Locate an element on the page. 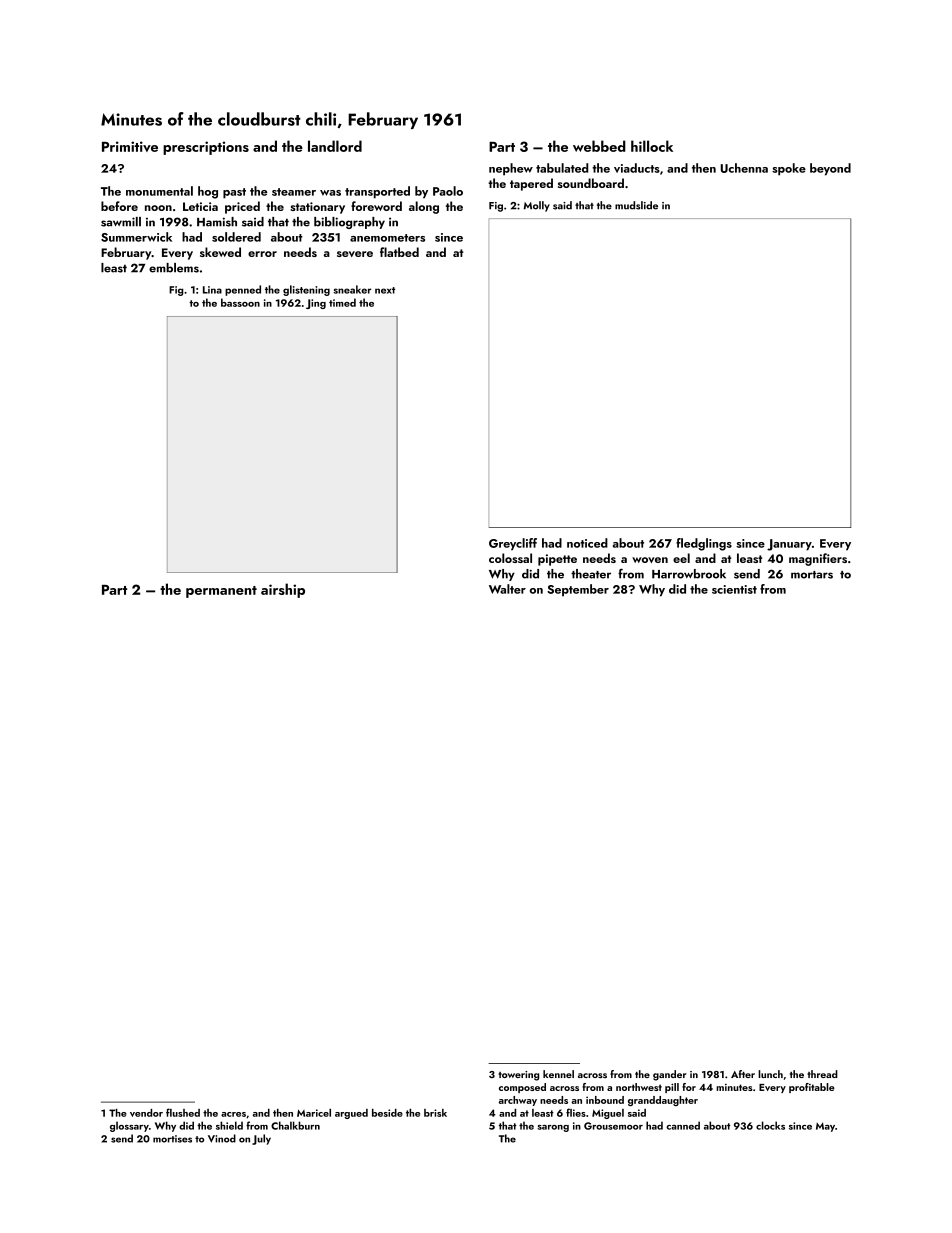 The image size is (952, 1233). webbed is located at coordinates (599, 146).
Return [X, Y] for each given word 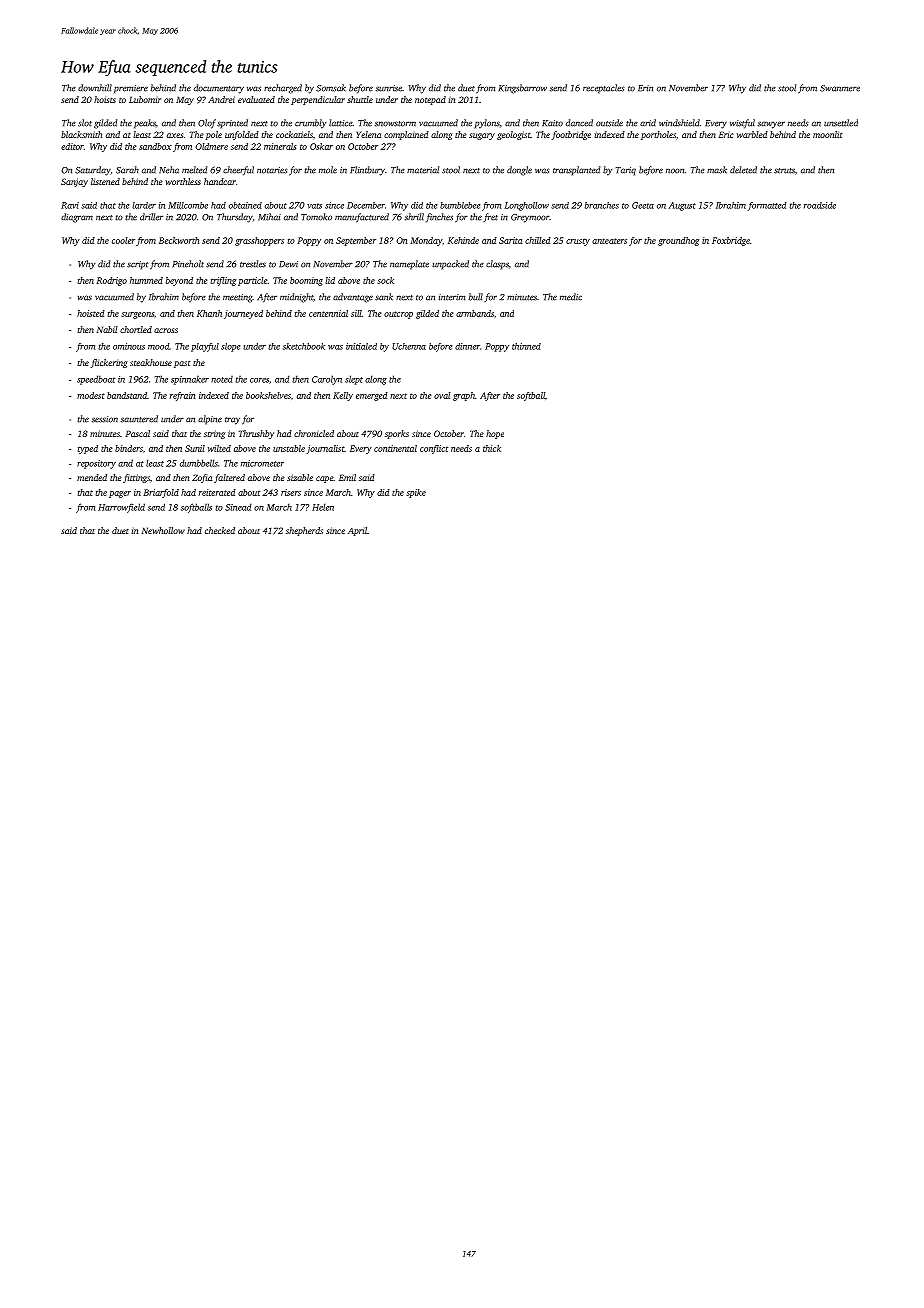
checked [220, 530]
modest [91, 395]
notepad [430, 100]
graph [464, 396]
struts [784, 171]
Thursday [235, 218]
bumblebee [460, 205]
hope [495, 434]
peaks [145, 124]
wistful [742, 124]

++++++++

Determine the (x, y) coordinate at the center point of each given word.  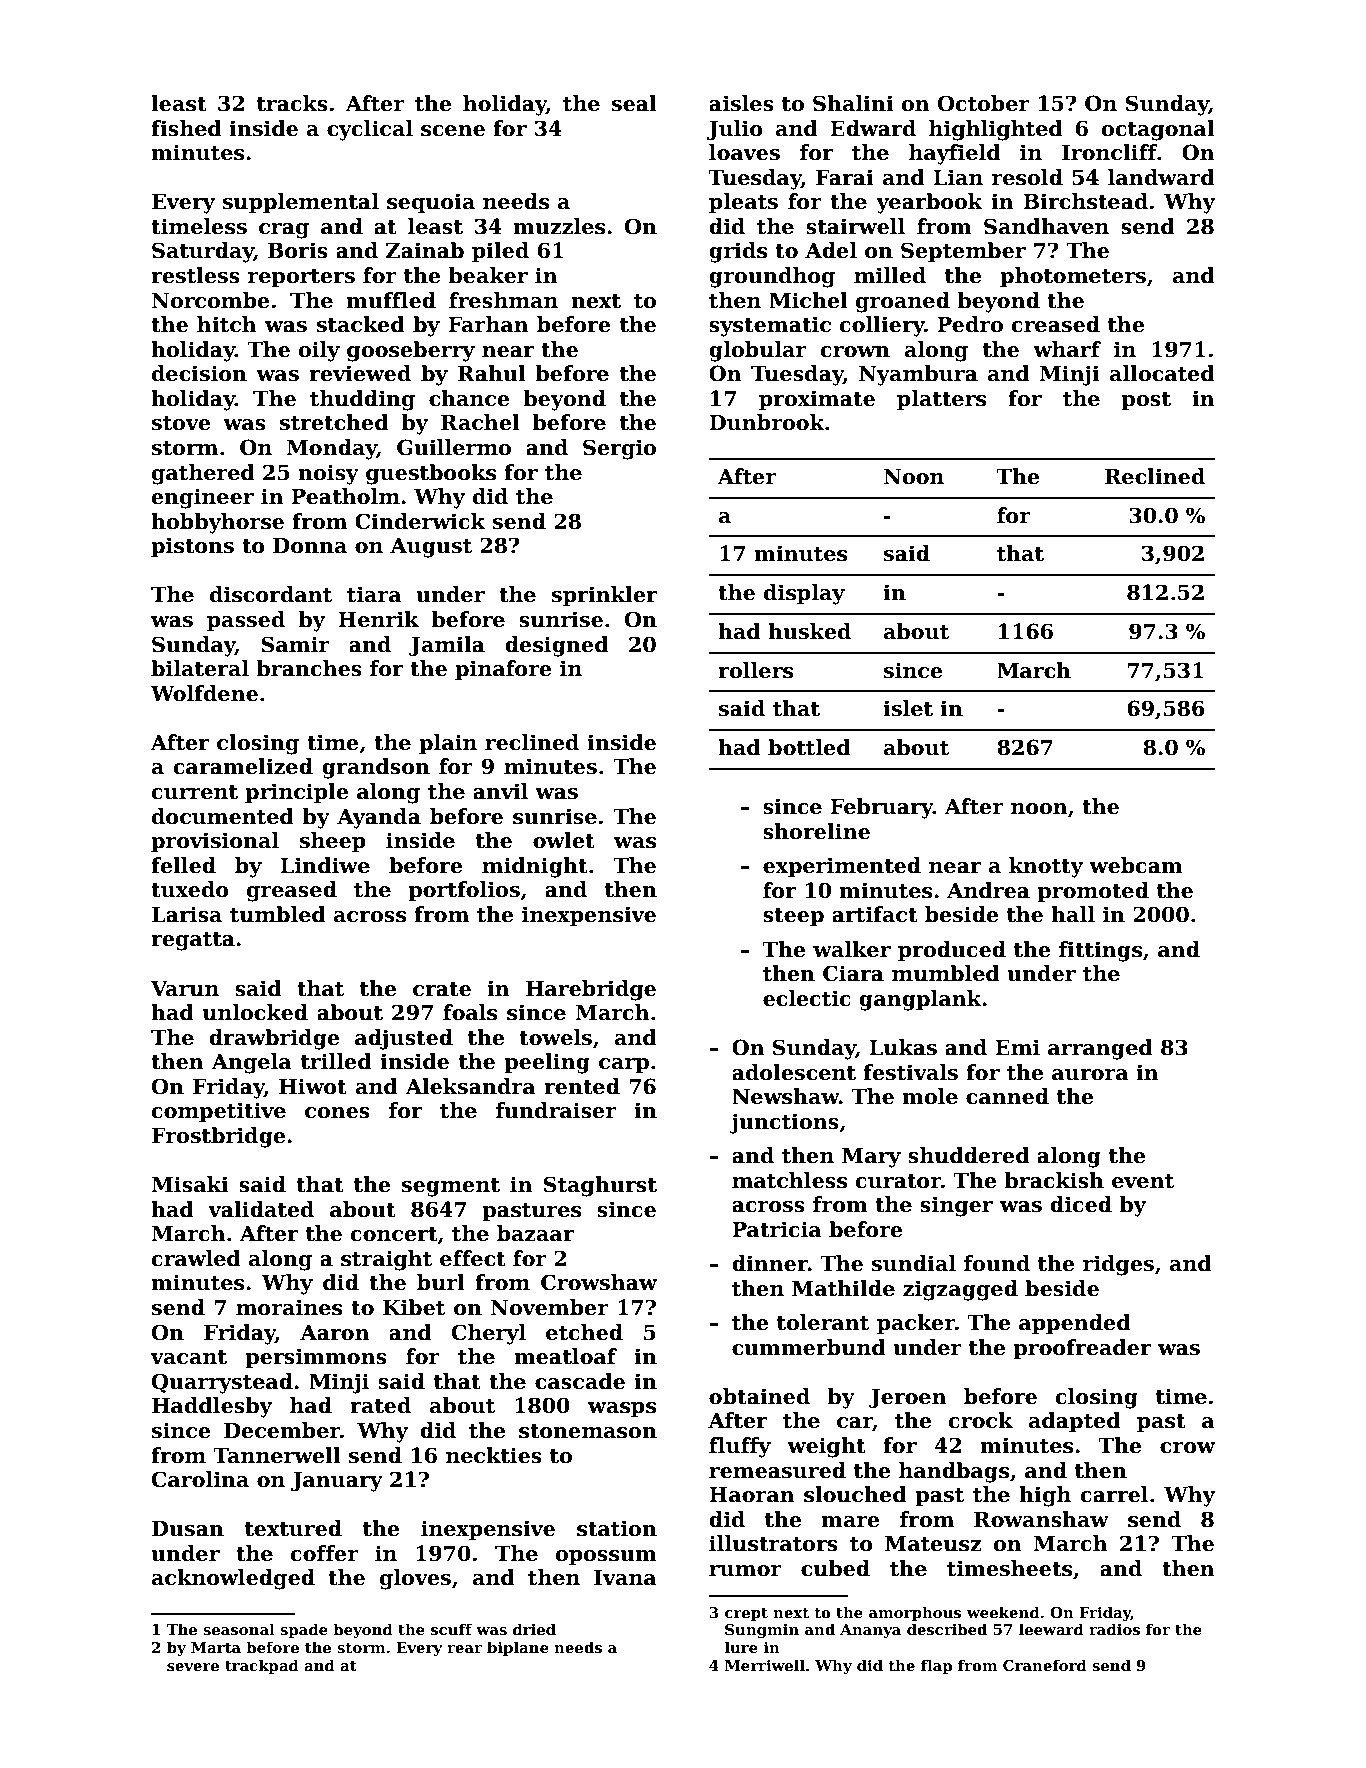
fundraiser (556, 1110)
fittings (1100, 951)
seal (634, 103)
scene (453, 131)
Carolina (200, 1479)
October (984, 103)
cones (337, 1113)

++++++++

TO DO = Arrange the records from the line containing "notepad [430, 100]" through the line containing "wistful [742, 124]", both included, as a two-column CSV with the header entry,location and one row per record. Put each record's text and its answer in their own quoted fields, with any line breaks replaced by spaces.

FINAL ANSWER =
entry,location
"notepad","[430, 100]"
"graph","[464, 396]"
"struts","[784, 171]"
"Thursday","[235, 218]"
"bumblebee","[460, 205]"
"hope","[495, 434]"
"peaks","[145, 124]"
"wistful","[742, 124]"